**Exercise directions:** For the records that follow, please set down exactly the lines between the one holding "orange plate A8:C8" and the one holding "grey plate I7:J7", inclusive, and only those.

**Information:**
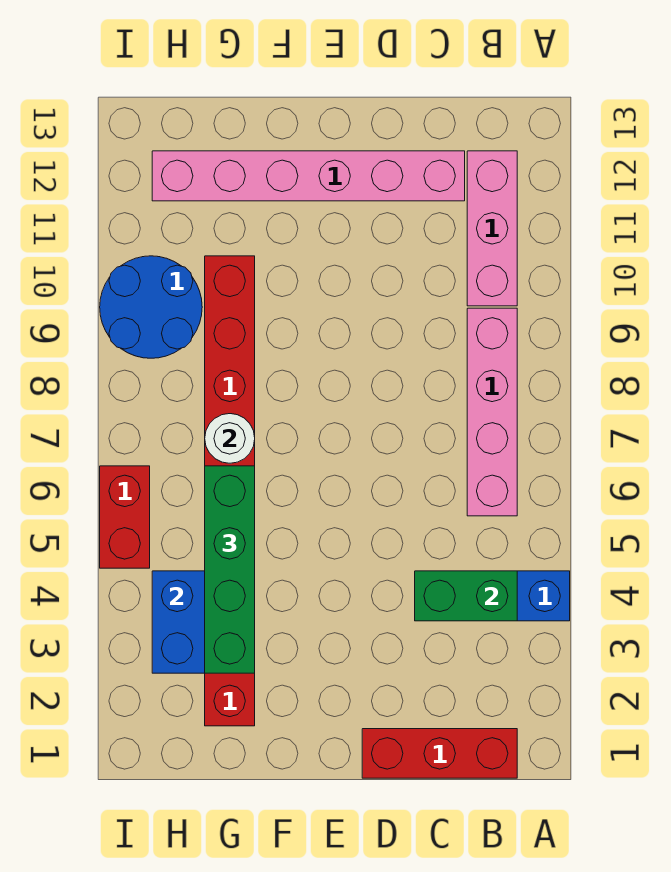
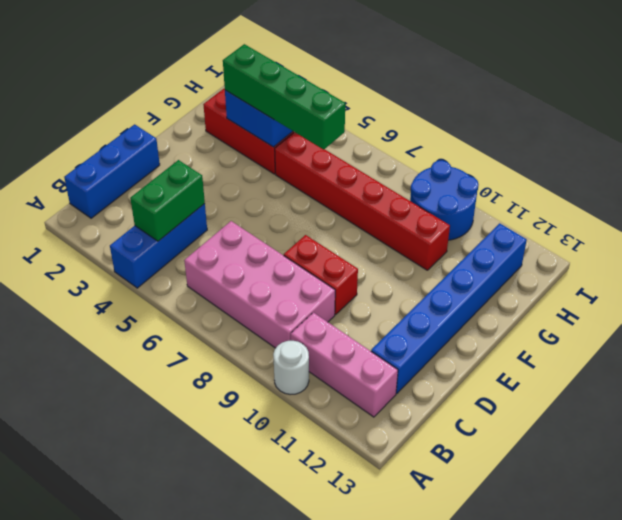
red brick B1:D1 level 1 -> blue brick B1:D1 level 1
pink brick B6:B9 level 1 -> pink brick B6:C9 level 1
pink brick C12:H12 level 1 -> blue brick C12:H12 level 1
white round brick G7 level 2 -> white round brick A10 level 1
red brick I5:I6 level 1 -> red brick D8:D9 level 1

==

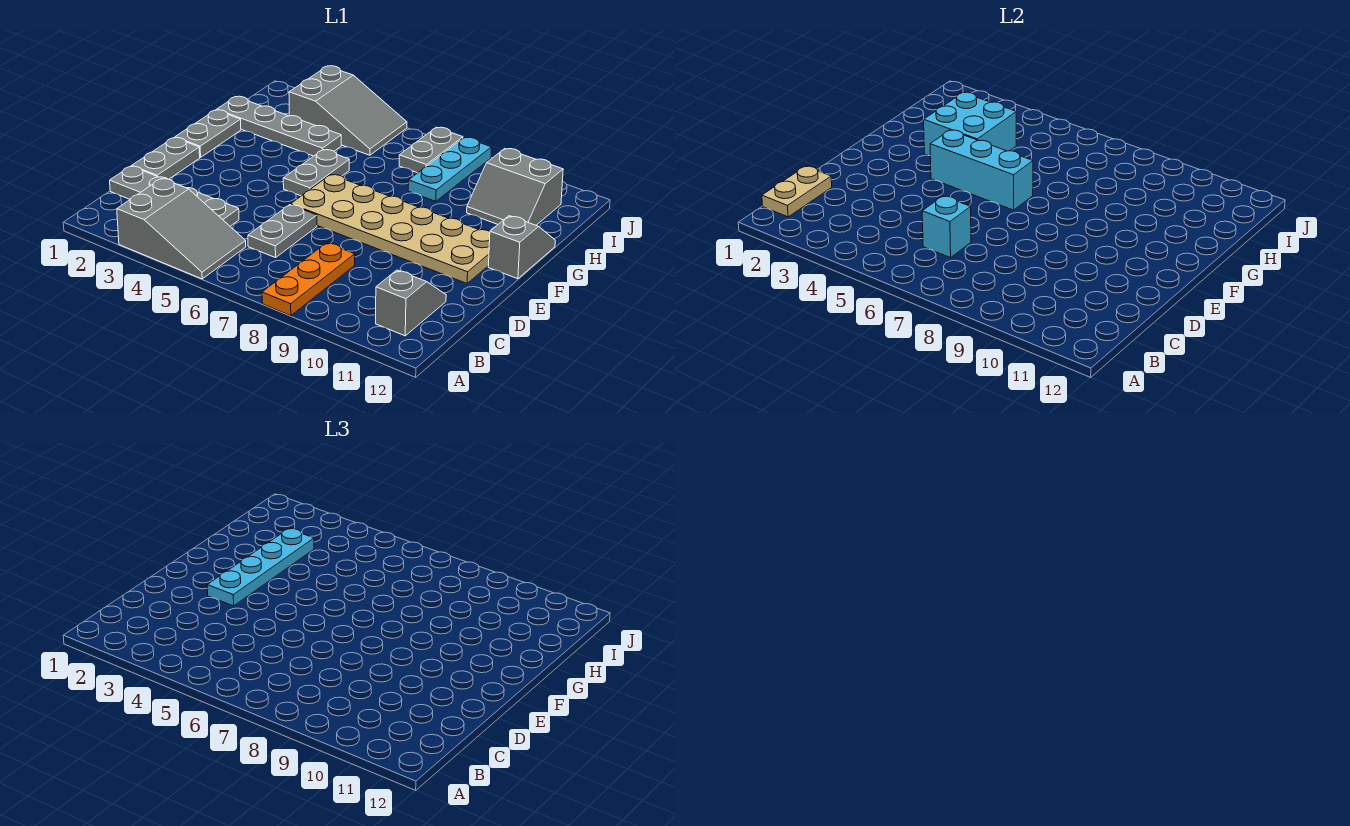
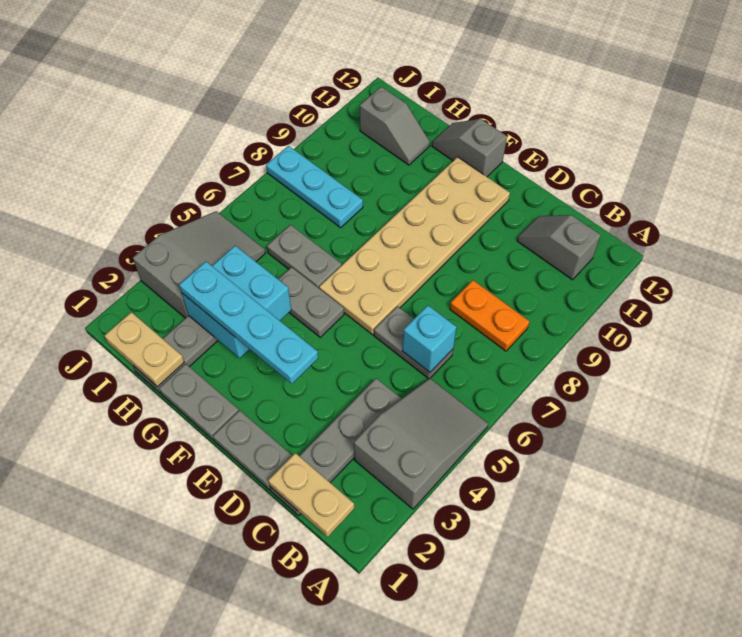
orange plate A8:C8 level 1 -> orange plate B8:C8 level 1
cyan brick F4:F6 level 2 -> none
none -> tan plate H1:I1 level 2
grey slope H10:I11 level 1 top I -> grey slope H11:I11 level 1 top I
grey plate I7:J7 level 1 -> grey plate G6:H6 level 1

==

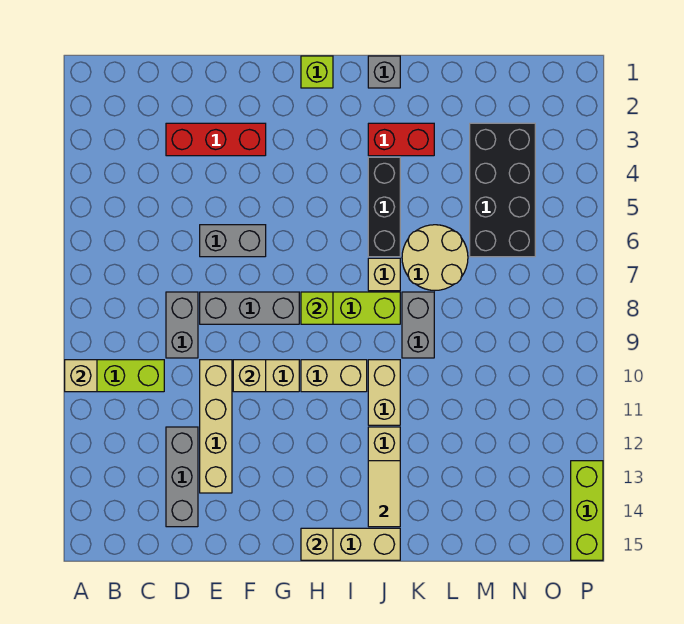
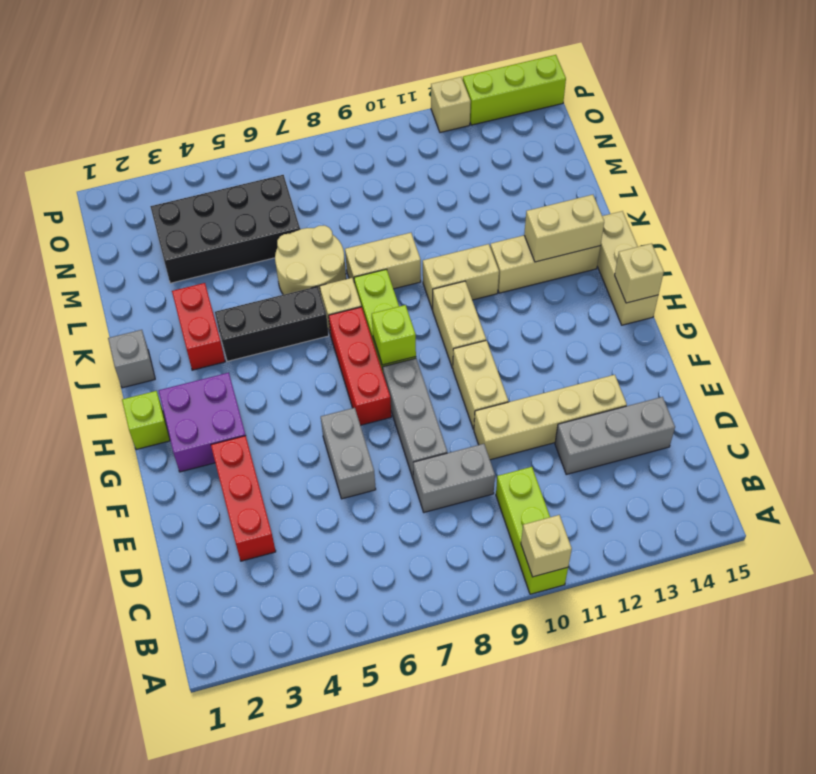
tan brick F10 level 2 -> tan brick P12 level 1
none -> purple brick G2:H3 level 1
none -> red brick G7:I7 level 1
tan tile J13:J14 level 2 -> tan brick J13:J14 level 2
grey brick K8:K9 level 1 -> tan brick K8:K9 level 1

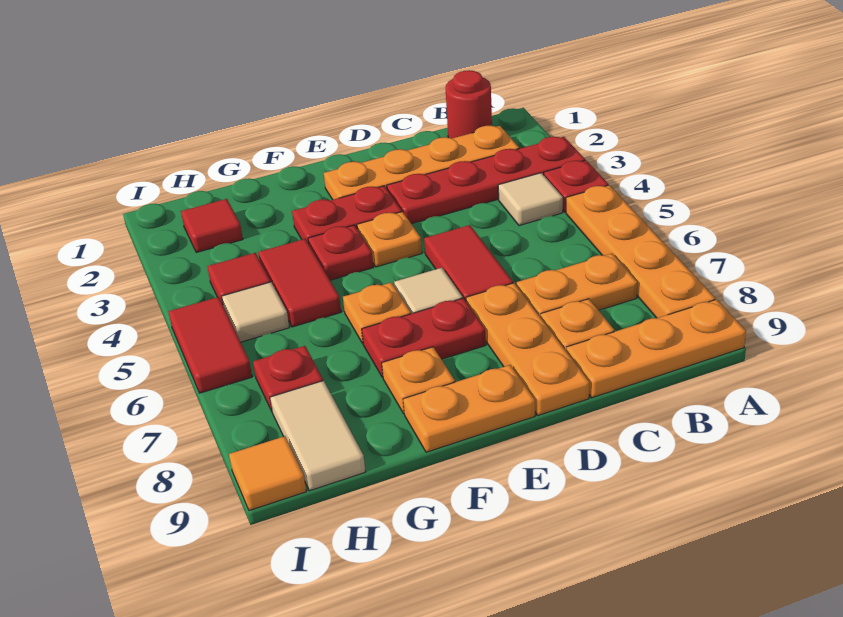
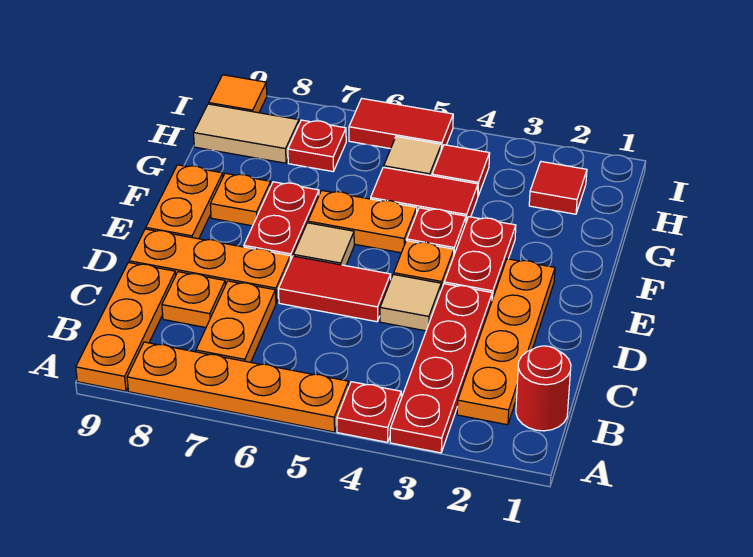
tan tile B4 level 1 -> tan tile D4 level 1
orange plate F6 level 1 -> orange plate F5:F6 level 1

**Response for this exercise:**
orange plate A8:C8 level 1 -> orange plate B8:C8 level 1
cyan brick F4:F6 level 2 -> none
none -> tan plate H1:I1 level 2
grey slope H10:I11 level 1 top I -> grey slope H11:I11 level 1 top I
grey plate I7:J7 level 1 -> grey plate G6:H6 level 1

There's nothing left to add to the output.